What you should do>
Can you retype only the lines from the one with "D4: schottky SS34 (A GND, K n22) -> none" through the final line of the material, exactly as given?

Records provided>

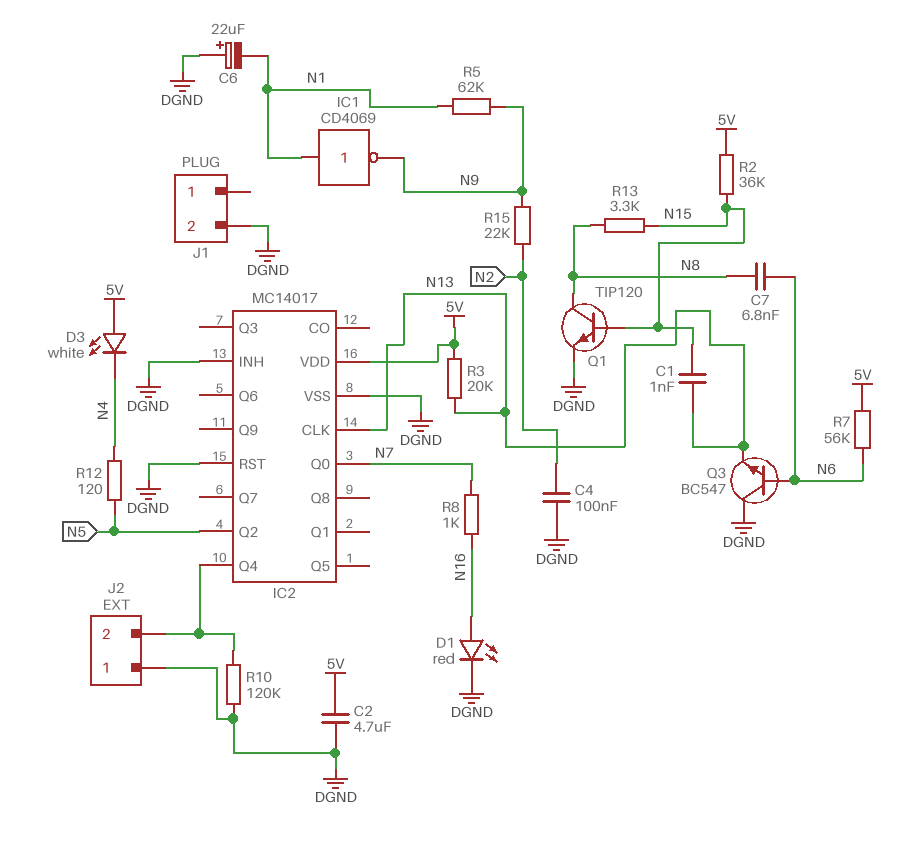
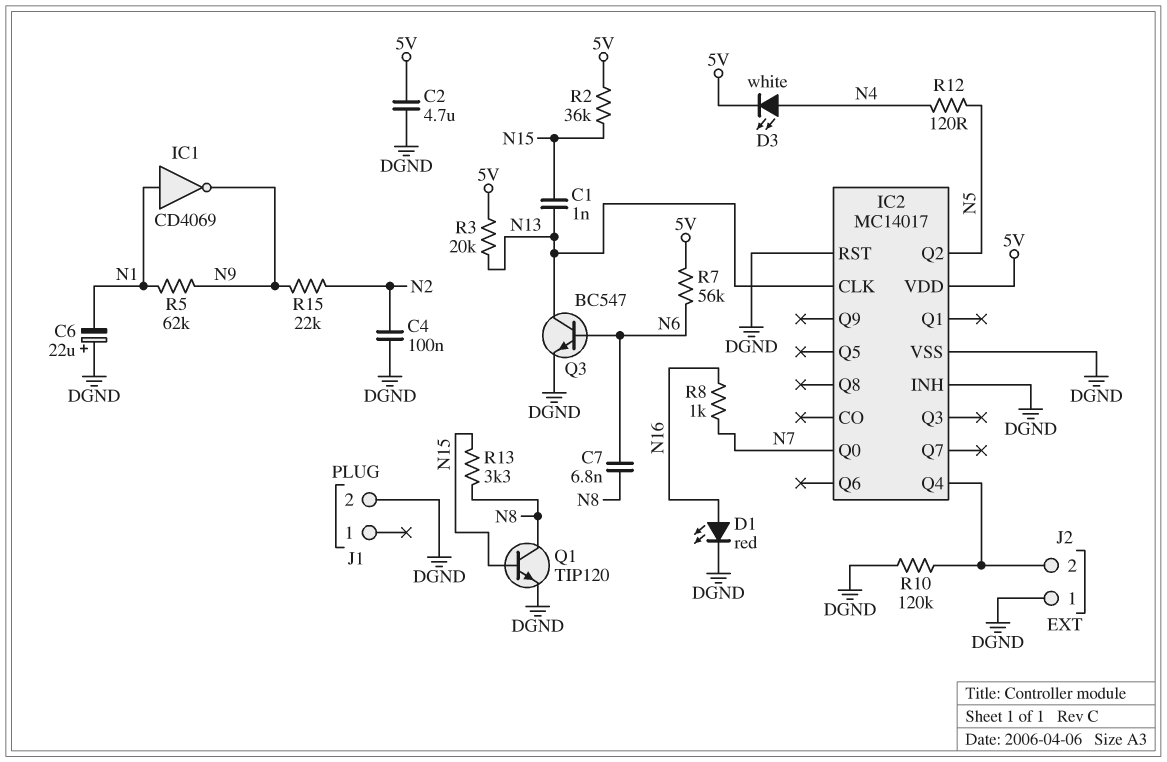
D3: LED white (A 5V, K N4) -> LED white (A N4, K 5V)
Q3: NPN BC547 (B N6, C DGND, E N13) -> NPN BC547 (B N6, C N13, E DGND)

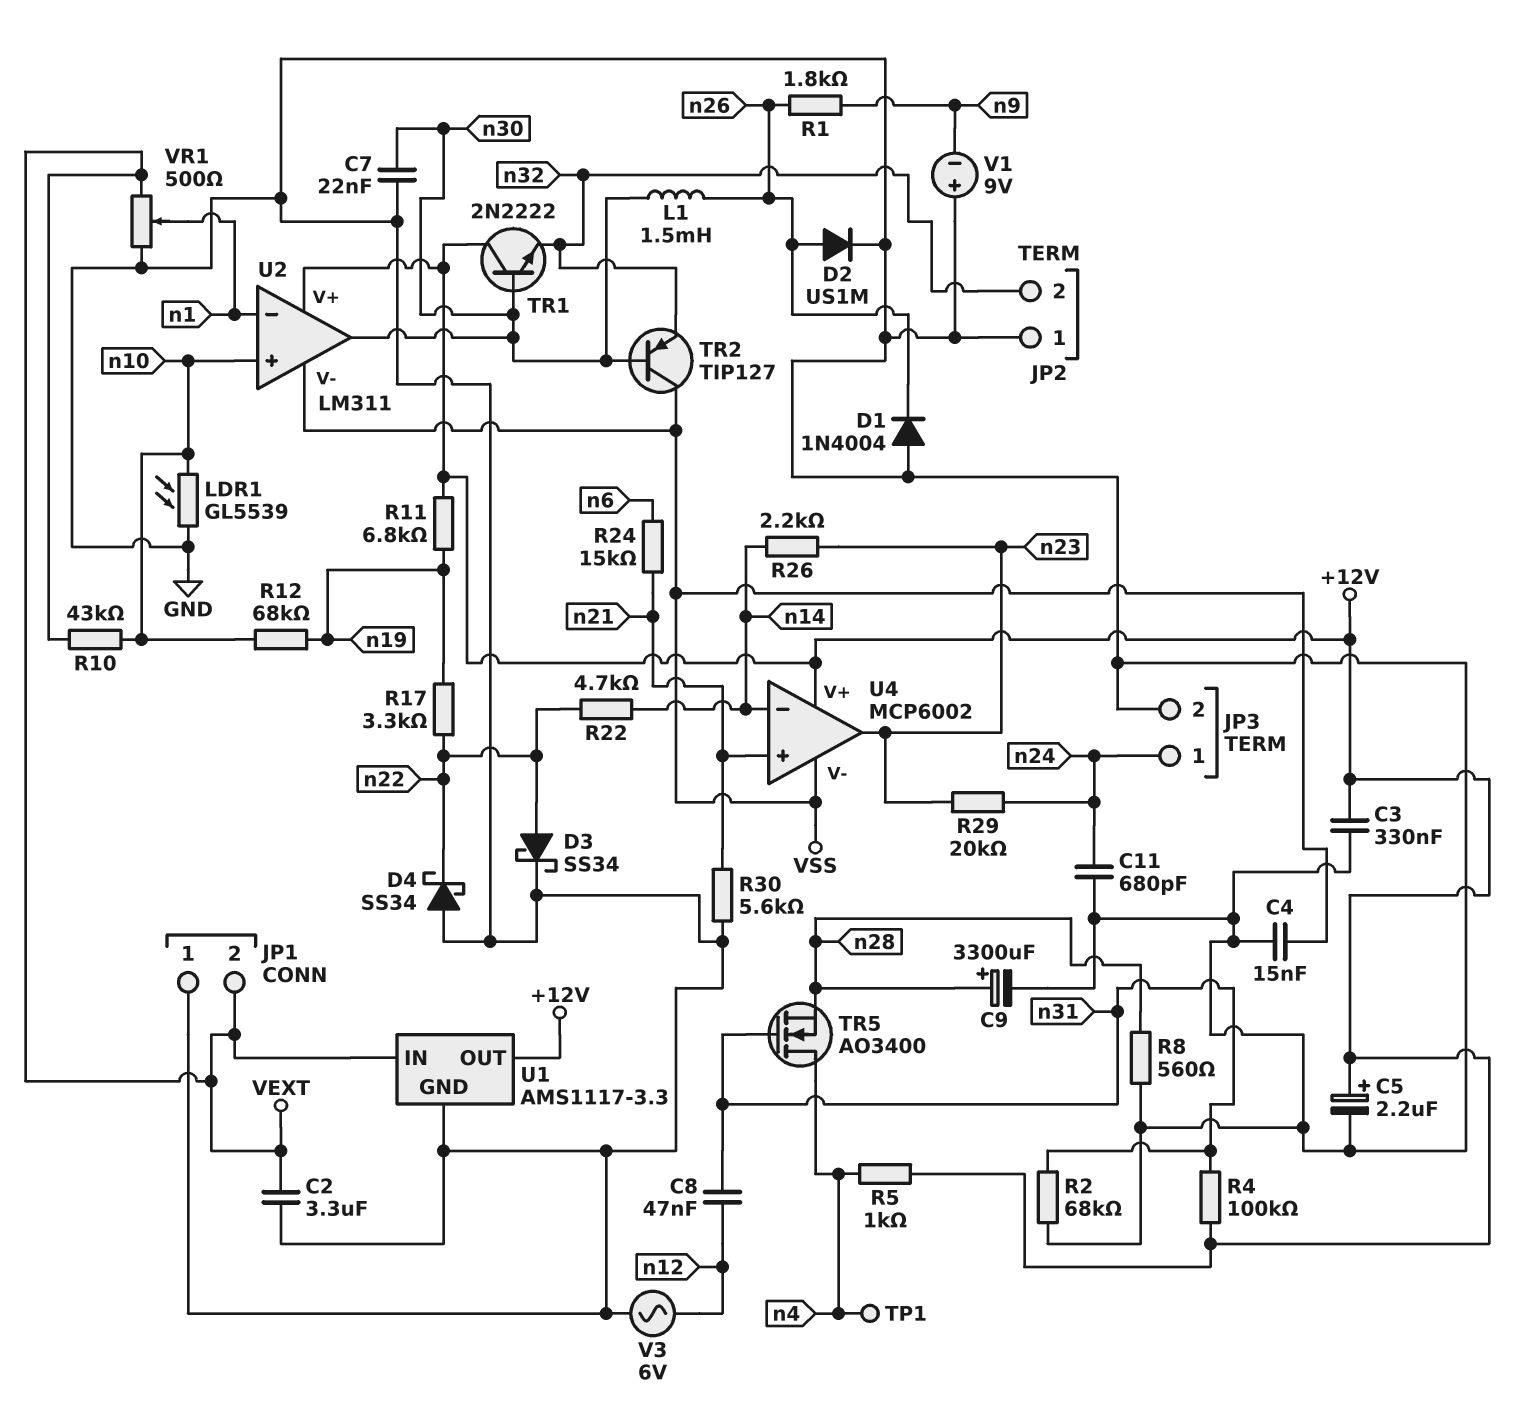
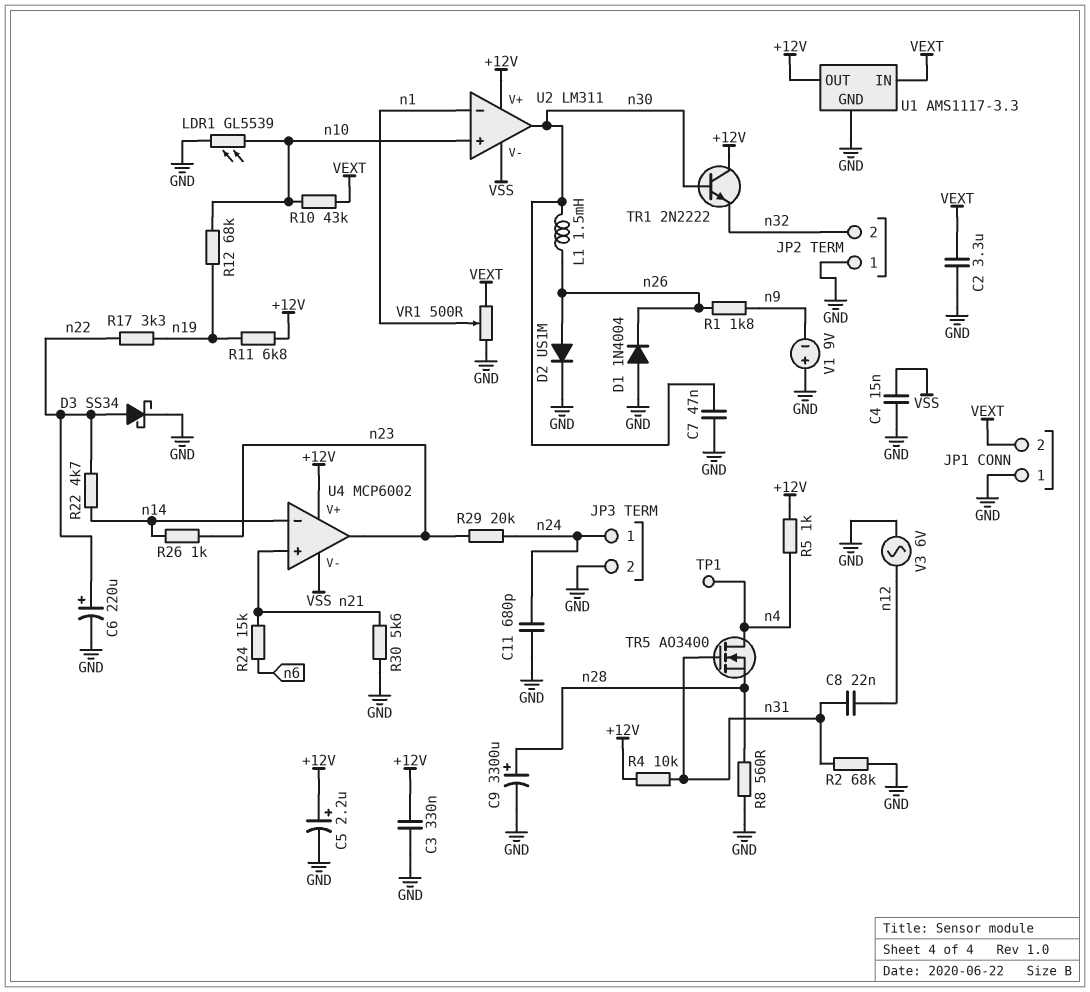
C6: none -> 220uF (plus n22, minus GND)
C7: 22nF (GND, n30) -> 47nF (GND, n30)
C8: 47nF (n12, n31) -> 22nF (n12, n31)
D4: schottky SS34 (A GND, K n22) -> none
R4: 100k (+12V, n31) -> 10k (+12V, n31)
R26: 2.2k (n14, n23) -> 1k (n14, n23)
TR2: PNP TIP127 (B n30, C VSS, E n32) -> none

Output of the exercise>
D4: schottky SS34 (A GND, K n22) -> none
R4: 100k (+12V, n31) -> 10k (+12V, n31)
R26: 2.2k (n14, n23) -> 1k (n14, n23)
TR2: PNP TIP127 (B n30, C VSS, E n32) -> none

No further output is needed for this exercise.